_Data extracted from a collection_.
════

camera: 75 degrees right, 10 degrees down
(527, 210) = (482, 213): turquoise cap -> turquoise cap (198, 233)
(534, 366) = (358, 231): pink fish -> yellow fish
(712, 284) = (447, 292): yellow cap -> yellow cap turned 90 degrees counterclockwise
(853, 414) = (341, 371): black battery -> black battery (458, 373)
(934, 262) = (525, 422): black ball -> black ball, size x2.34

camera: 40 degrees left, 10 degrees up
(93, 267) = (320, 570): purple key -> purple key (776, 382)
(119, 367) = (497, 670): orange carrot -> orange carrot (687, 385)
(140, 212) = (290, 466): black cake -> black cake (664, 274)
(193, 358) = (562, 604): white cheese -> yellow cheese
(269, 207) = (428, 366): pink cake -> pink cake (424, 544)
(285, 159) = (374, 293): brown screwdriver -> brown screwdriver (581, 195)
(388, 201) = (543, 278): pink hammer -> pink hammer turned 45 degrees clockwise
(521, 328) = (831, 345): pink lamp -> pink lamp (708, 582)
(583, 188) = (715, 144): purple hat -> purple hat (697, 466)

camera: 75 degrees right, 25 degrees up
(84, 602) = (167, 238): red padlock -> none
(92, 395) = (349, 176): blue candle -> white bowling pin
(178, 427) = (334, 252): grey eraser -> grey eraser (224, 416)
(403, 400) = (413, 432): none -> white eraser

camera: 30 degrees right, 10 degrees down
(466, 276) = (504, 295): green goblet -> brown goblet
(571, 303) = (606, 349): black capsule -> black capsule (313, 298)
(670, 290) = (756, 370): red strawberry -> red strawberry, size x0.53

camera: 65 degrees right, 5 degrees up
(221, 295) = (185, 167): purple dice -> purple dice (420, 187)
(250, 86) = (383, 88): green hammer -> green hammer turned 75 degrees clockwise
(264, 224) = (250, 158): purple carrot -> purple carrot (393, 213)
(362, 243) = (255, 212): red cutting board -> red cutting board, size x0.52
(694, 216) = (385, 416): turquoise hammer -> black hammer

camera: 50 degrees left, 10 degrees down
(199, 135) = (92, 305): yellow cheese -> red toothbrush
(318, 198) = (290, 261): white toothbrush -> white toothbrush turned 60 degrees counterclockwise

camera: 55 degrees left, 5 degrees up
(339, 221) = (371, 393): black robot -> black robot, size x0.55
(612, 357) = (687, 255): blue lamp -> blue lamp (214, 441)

════

_What the task asks_.
Once the line with "(670, 290) = (756, 370): red" is found in the records above, print exactly that line and every line after it through the line with "(318, 198) = (290, 261): white".

_Solution to this task_.
(670, 290) = (756, 370): red strawberry -> red strawberry, size x0.53

camera: 65 degrees right, 5 degrees up
(221, 295) = (185, 167): purple dice -> purple dice (420, 187)
(250, 86) = (383, 88): green hammer -> green hammer turned 75 degrees clockwise
(264, 224) = (250, 158): purple carrot -> purple carrot (393, 213)
(362, 243) = (255, 212): red cutting board -> red cutting board, size x0.52
(694, 216) = (385, 416): turquoise hammer -> black hammer

camera: 50 degrees left, 10 degrees down
(199, 135) = (92, 305): yellow cheese -> red toothbrush
(318, 198) = (290, 261): white toothbrush -> white toothbrush turned 60 degrees counterclockwise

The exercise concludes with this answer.